What you have to do ::
Below are records to repeat exactly. Omit the pictures from the copy.

Record set ::
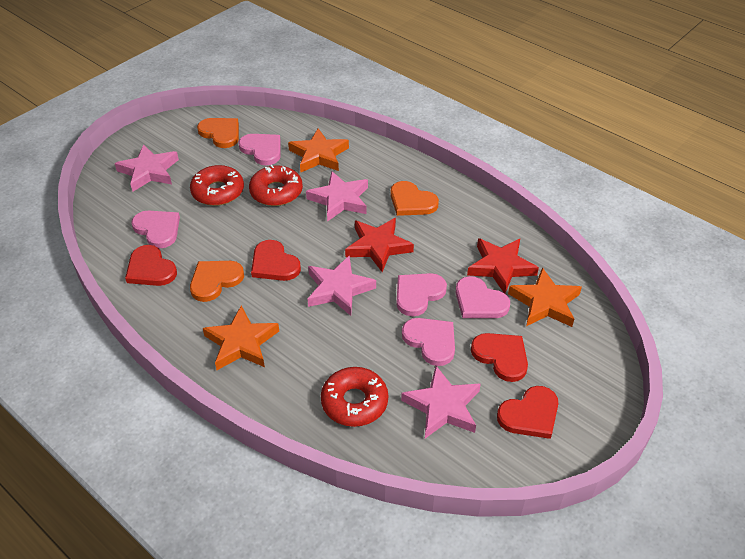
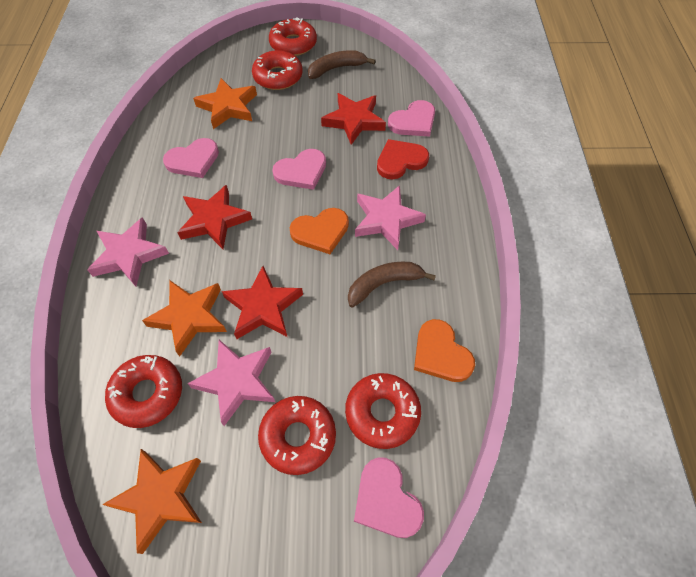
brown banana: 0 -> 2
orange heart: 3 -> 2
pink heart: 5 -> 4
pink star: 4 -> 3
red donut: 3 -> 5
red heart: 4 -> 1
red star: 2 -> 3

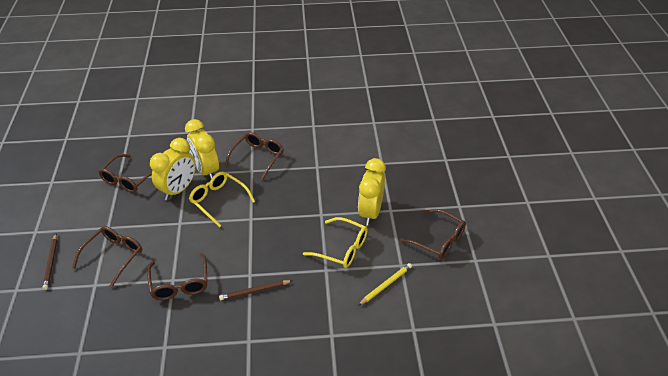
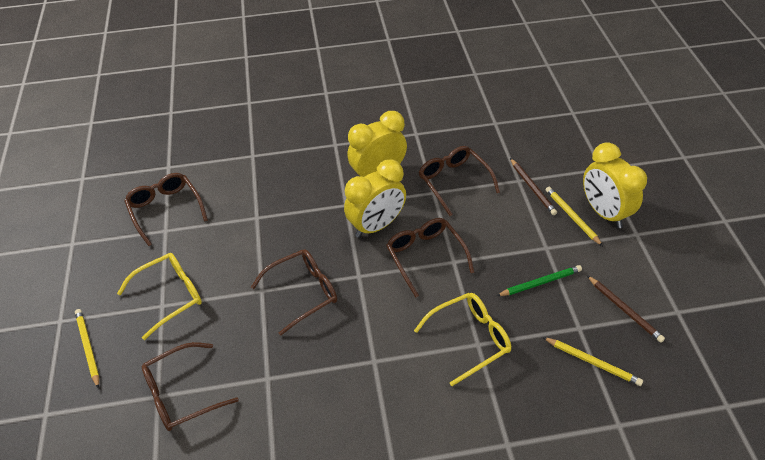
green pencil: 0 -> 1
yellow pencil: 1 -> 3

Solution to the problem ::
brown banana: 0 -> 2
orange heart: 3 -> 2
pink heart: 5 -> 4
pink star: 4 -> 3
red donut: 3 -> 5
red heart: 4 -> 1
red star: 2 -> 3

green pencil: 0 -> 1
yellow pencil: 1 -> 3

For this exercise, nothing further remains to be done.